■ EXERCISE INSTRUCTIONS:
Dropping every picture, set down exactly the lines in the entries below, starting with the line with "C3: 2.2nF (3V3, CT) -> 2.2nF (CT, GND)" and going on through the line with "R4: 3.3k (GATE, GND) -> 1.5k (GATE, GND)".

:: TASK INPUTS

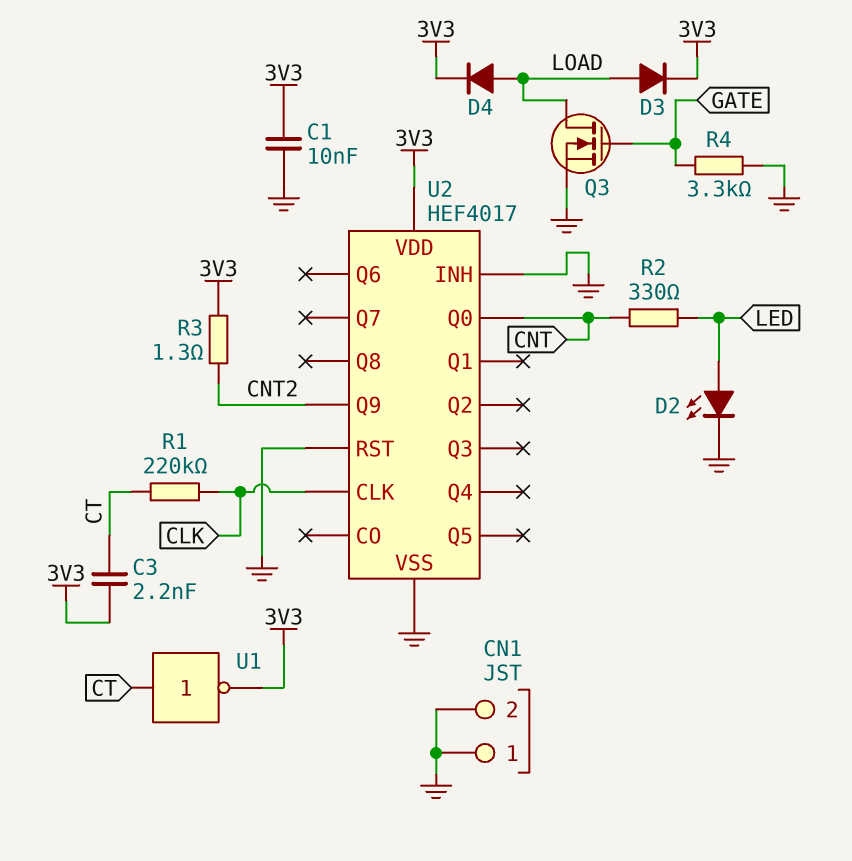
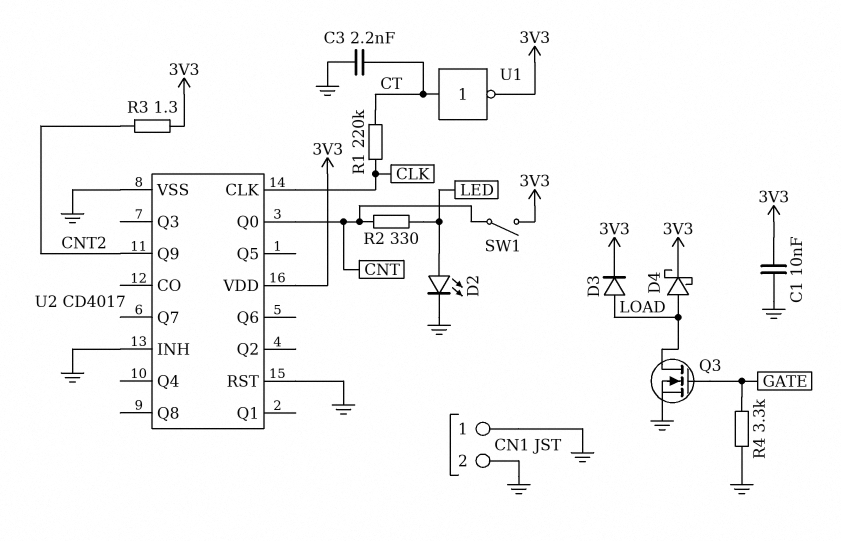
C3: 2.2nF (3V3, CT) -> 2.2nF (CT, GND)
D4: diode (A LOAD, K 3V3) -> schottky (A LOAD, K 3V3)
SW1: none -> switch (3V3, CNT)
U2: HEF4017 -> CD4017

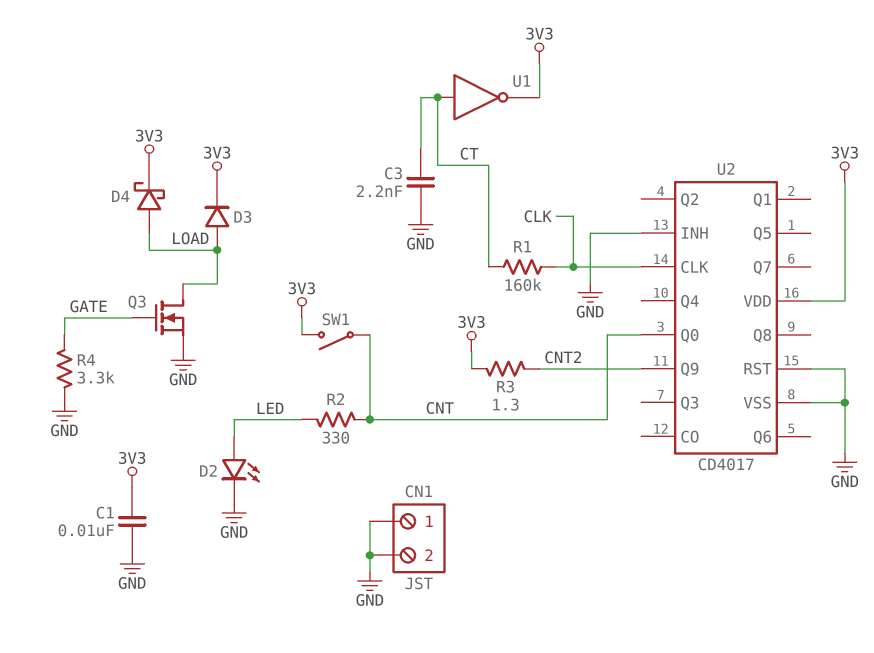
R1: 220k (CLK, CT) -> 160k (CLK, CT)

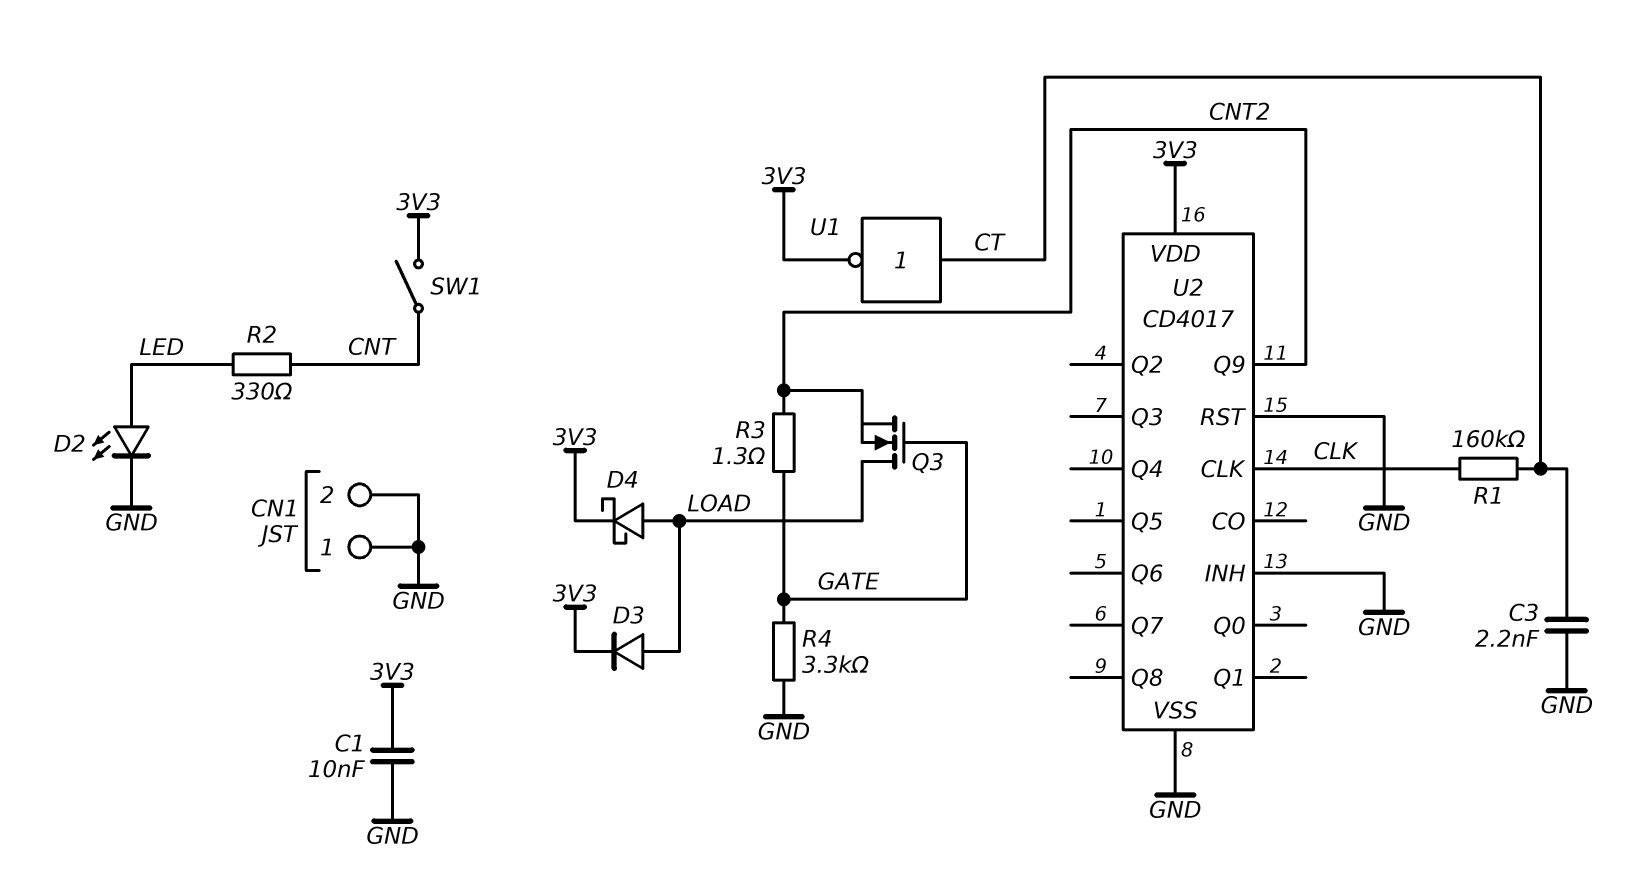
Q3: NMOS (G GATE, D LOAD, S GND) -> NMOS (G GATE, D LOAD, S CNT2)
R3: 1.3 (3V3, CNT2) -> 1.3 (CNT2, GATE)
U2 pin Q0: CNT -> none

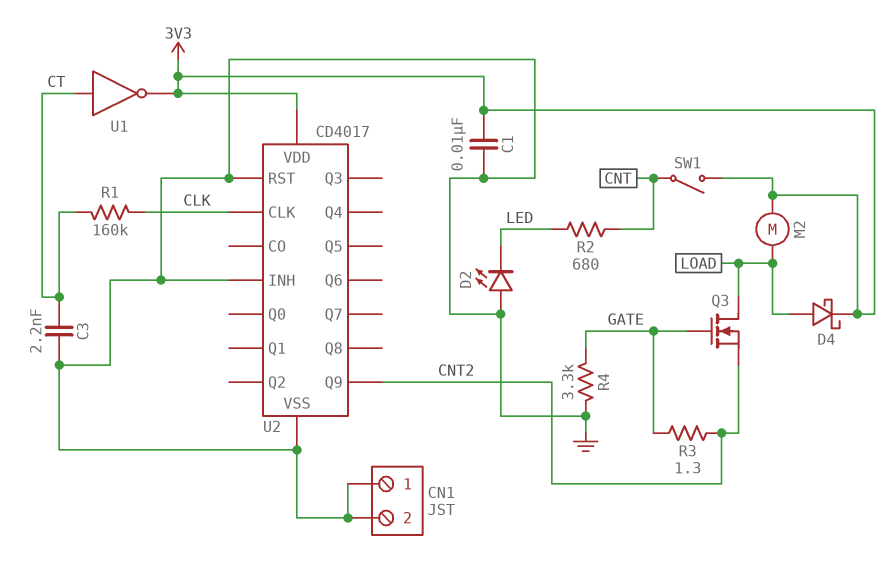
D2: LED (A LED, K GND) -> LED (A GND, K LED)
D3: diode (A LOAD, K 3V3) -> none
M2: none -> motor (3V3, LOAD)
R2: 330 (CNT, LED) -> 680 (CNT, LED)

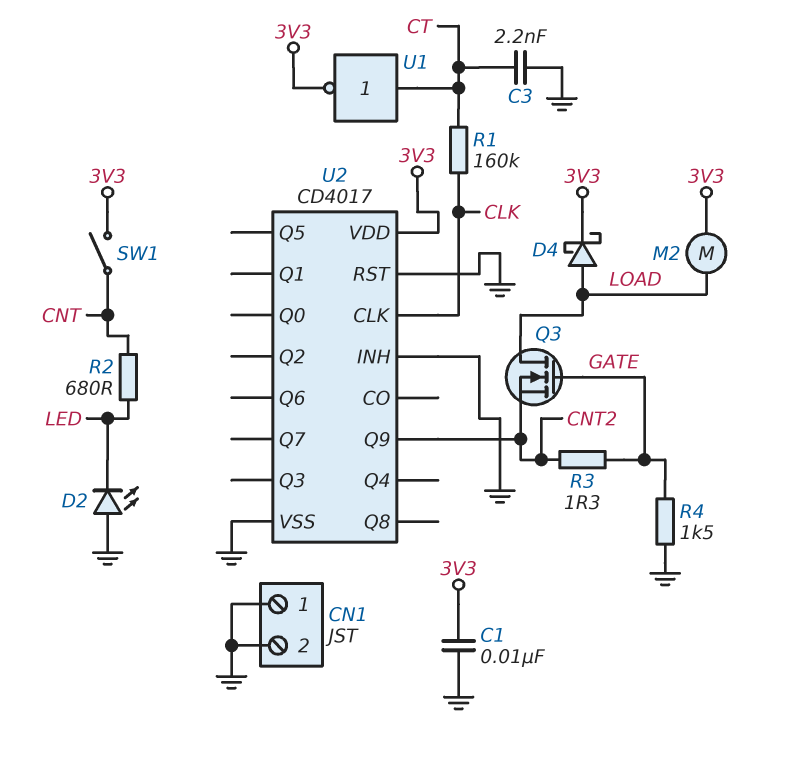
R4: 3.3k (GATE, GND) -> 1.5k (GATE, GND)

::::
:: TASK INPUTS

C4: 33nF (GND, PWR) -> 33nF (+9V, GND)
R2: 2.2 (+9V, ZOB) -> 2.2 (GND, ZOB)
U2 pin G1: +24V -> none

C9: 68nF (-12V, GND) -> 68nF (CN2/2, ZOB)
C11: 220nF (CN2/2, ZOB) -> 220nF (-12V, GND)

::::

■ WORKED SOLUTION:
C3: 2.2nF (3V3, CT) -> 2.2nF (CT, GND)
D4: diode (A LOAD, K 3V3) -> schottky (A LOAD, K 3V3)
SW1: none -> switch (3V3, CNT)
U2: HEF4017 -> CD4017

R1: 220k (CLK, CT) -> 160k (CLK, CT)

Q3: NMOS (G GATE, D LOAD, S GND) -> NMOS (G GATE, D LOAD, S CNT2)
R3: 1.3 (3V3, CNT2) -> 1.3 (CNT2, GATE)
U2 pin Q0: CNT -> none

D2: LED (A LED, K GND) -> LED (A GND, K LED)
D3: diode (A LOAD, K 3V3) -> none
M2: none -> motor (3V3, LOAD)
R2: 330 (CNT, LED) -> 680 (CNT, LED)

R4: 3.3k (GATE, GND) -> 1.5k (GATE, GND)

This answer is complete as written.